* Exercise prompt: All of the data below should be printed again word for word, pictures excluded.

* Input:
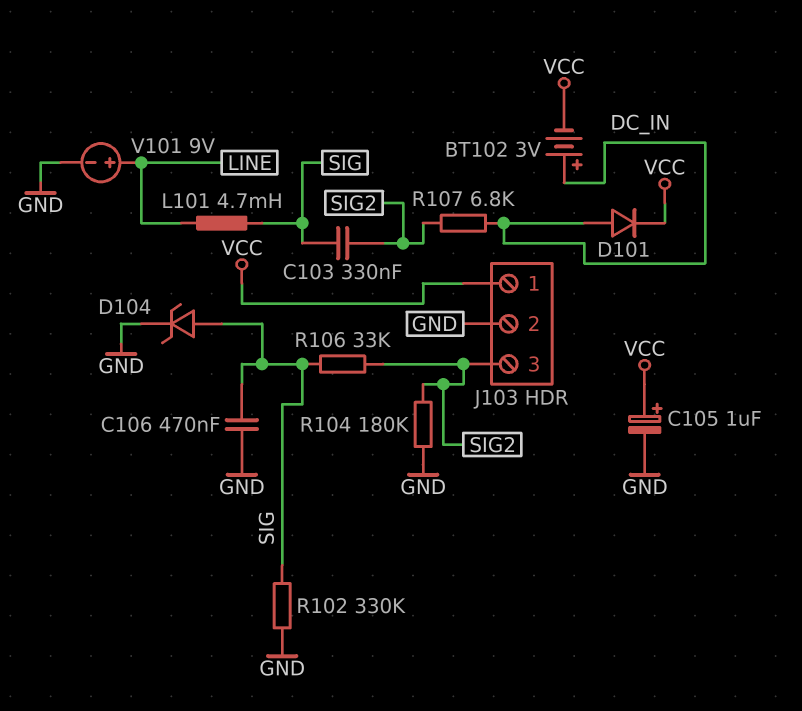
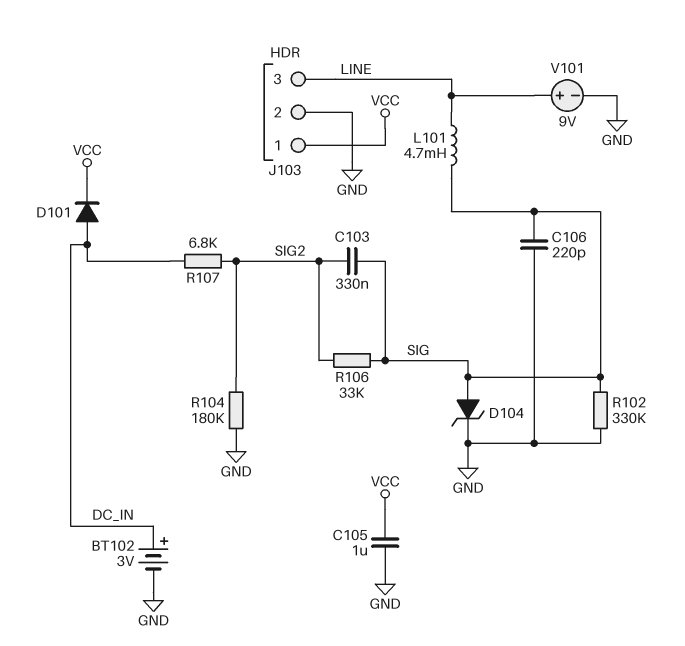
BT102: 3V (plus DC_IN, minus VCC) -> 3V (plus DC_IN, minus GND)
C105: 1uF (plus VCC, minus GND) -> 1uF (GND, VCC)
C106: 470nF (GND, SIG) -> 220pF (GND, SIG)
J103 pin 3: SIG2 -> LINE

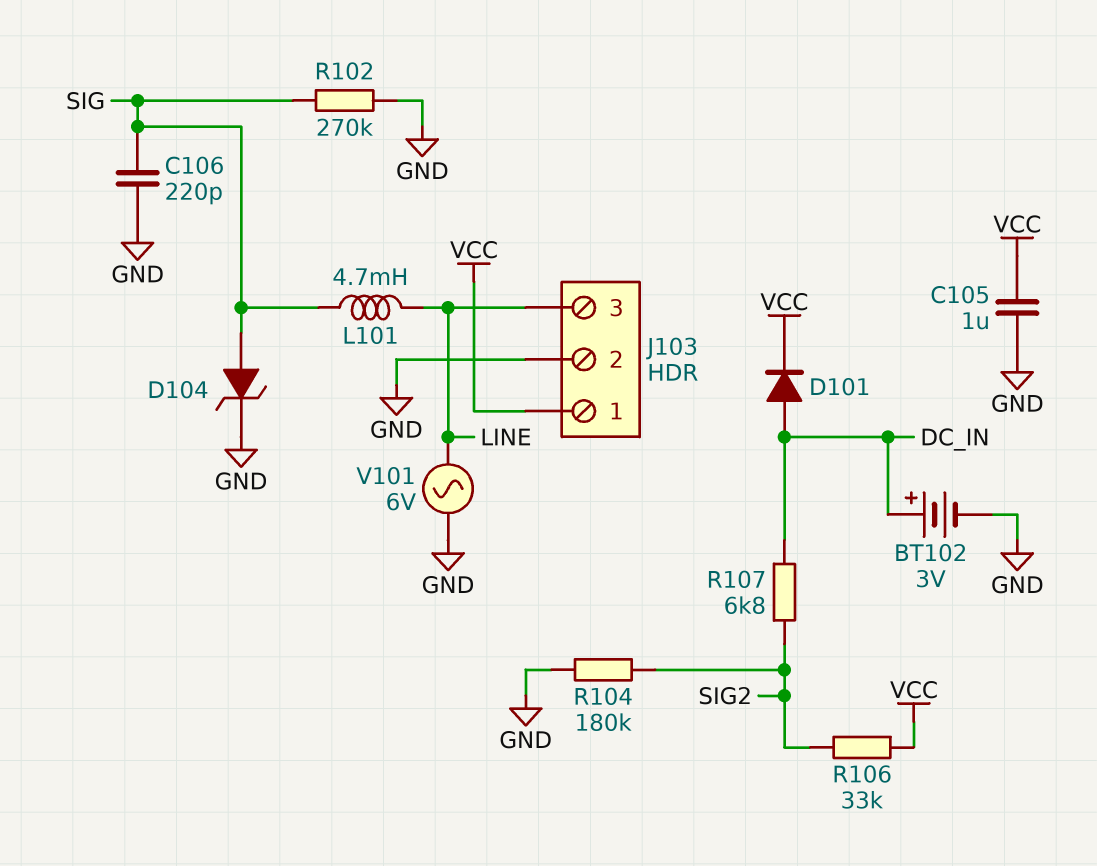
C103: 330nF (SIG, SIG2) -> none
R102: 330k (GND, SIG) -> 270k (GND, SIG)
R106: 33k (SIG, SIG2) -> 33k (SIG2, VCC)
V101: 9V (plus LINE, minus GND) -> AC 6V (GND, LINE)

* Exercise output:
BT102: 3V (plus DC_IN, minus VCC) -> 3V (plus DC_IN, minus GND)
C105: 1uF (plus VCC, minus GND) -> 1uF (GND, VCC)
C106: 470nF (GND, SIG) -> 220pF (GND, SIG)
J103 pin 3: SIG2 -> LINE

C103: 330nF (SIG, SIG2) -> none
R102: 330k (GND, SIG) -> 270k (GND, SIG)
R106: 33k (SIG, SIG2) -> 33k (SIG2, VCC)
V101: 9V (plus LINE, minus GND) -> AC 6V (GND, LINE)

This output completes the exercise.